◆ TO DO ◆
Swap "tile" for "image" in the material below, from the line with "Give the centreline" to the line with "road 2 (track): [(511,433),(411,511)]", and give only those lines again with nothing else changed.

◆ PROVIDED DATA ◆
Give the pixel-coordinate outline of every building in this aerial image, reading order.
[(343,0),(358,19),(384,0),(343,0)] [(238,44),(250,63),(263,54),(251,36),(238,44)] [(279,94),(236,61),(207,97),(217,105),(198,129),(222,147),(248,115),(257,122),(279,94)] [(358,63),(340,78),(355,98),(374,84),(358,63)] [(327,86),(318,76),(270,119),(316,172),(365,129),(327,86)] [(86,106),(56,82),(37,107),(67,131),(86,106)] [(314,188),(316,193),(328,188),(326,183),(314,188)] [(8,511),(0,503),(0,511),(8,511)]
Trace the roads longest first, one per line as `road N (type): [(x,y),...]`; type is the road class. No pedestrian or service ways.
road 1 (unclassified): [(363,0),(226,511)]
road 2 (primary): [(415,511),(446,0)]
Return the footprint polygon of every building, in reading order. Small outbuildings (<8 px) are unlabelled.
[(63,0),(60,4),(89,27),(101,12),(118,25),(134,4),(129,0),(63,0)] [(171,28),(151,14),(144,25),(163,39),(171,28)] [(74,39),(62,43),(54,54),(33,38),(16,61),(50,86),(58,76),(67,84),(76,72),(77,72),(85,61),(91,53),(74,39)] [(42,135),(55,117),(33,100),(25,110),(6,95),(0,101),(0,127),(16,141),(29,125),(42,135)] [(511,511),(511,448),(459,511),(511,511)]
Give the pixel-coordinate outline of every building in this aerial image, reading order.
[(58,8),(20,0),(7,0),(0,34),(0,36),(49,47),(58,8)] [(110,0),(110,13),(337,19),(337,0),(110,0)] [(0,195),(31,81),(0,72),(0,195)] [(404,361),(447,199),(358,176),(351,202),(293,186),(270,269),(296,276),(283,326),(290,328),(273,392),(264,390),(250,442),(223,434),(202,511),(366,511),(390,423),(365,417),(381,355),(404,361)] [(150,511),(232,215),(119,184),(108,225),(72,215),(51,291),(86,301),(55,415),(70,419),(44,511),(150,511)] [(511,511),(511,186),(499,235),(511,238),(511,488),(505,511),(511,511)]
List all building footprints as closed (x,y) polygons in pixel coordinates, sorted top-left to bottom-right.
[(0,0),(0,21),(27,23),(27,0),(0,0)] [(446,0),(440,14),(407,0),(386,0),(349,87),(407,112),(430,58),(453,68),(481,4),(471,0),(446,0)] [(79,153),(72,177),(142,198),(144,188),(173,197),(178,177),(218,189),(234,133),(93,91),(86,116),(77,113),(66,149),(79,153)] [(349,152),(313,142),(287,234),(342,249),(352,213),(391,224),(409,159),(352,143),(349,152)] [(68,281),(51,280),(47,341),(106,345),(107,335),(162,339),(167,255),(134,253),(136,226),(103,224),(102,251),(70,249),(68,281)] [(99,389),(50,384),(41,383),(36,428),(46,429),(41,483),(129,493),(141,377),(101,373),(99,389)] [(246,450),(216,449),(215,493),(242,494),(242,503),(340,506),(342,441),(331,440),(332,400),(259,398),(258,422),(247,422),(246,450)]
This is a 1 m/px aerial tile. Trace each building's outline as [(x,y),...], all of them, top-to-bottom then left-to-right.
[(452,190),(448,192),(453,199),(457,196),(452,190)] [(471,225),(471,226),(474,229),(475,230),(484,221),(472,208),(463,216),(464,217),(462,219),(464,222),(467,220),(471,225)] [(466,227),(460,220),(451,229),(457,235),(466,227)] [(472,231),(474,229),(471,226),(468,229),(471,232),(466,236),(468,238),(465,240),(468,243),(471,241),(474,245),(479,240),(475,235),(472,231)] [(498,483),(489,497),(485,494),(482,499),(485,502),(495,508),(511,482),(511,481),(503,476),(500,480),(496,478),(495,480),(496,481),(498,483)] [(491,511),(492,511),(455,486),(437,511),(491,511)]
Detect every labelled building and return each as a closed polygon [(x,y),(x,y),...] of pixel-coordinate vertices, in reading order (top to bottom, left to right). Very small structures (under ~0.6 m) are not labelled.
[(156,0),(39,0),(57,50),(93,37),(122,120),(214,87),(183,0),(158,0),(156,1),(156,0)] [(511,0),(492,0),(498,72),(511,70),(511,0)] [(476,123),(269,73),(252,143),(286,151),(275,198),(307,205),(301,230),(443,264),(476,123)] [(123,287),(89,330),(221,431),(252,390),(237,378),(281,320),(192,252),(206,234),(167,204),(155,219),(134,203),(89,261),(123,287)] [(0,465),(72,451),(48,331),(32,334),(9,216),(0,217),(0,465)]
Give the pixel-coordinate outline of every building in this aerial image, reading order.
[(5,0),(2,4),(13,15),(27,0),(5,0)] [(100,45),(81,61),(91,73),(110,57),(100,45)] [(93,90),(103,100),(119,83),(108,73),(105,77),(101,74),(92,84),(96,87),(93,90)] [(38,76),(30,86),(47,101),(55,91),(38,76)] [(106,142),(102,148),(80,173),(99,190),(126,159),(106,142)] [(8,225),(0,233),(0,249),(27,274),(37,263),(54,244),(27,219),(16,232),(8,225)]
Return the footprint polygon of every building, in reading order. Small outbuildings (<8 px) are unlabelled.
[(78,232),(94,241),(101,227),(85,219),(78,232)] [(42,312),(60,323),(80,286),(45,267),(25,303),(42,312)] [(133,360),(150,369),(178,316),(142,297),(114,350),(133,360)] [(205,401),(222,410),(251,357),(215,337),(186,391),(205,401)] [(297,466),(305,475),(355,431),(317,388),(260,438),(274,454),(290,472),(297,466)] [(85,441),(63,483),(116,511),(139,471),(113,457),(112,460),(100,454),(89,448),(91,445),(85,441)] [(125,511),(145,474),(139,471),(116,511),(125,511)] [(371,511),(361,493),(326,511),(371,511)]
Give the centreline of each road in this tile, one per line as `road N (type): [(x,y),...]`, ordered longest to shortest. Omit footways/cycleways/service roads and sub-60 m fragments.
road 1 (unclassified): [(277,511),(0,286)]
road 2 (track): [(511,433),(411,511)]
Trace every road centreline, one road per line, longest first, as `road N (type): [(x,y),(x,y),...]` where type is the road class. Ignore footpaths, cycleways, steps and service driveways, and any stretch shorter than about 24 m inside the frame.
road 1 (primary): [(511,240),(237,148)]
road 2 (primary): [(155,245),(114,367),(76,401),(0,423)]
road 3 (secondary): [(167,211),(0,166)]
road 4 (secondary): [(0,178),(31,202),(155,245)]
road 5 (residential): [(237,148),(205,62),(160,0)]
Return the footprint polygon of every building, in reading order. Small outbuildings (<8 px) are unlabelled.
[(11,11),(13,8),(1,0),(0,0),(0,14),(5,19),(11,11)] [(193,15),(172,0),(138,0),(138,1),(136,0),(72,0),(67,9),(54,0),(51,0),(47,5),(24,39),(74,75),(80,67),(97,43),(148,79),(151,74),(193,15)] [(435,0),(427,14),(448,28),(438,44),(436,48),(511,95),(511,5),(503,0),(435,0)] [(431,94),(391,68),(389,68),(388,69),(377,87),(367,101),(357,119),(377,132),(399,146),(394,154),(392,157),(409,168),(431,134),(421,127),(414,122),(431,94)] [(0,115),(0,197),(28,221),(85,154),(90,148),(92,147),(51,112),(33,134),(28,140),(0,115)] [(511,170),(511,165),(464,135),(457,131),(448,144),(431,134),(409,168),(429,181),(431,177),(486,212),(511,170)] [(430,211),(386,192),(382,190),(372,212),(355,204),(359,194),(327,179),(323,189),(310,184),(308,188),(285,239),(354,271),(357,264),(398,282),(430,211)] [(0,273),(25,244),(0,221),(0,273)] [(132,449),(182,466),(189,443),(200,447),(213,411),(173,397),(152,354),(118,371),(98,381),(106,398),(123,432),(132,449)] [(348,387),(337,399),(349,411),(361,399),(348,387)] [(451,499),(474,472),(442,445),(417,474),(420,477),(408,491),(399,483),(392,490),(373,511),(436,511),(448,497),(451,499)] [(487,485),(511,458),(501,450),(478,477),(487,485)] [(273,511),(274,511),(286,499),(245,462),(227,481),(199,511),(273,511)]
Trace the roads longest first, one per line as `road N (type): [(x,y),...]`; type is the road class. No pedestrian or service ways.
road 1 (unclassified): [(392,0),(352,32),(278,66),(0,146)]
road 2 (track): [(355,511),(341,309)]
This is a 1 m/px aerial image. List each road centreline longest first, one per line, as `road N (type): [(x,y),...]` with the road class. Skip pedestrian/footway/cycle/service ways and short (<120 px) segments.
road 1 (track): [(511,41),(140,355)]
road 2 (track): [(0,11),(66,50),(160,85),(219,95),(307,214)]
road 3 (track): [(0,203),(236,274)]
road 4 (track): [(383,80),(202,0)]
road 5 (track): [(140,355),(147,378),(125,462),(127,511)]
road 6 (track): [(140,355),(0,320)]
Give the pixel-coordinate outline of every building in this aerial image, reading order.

◆ RESPONSE TO THE TASK ◆
Give the centreline of each road in this image, one per line as `road N (type): [(x,y),...]`, ordered longest to shortest. Omit footways/cycleways/service roads and sub-60 m fragments.
road 1 (unclassified): [(277,511),(0,286)]
road 2 (track): [(511,433),(411,511)]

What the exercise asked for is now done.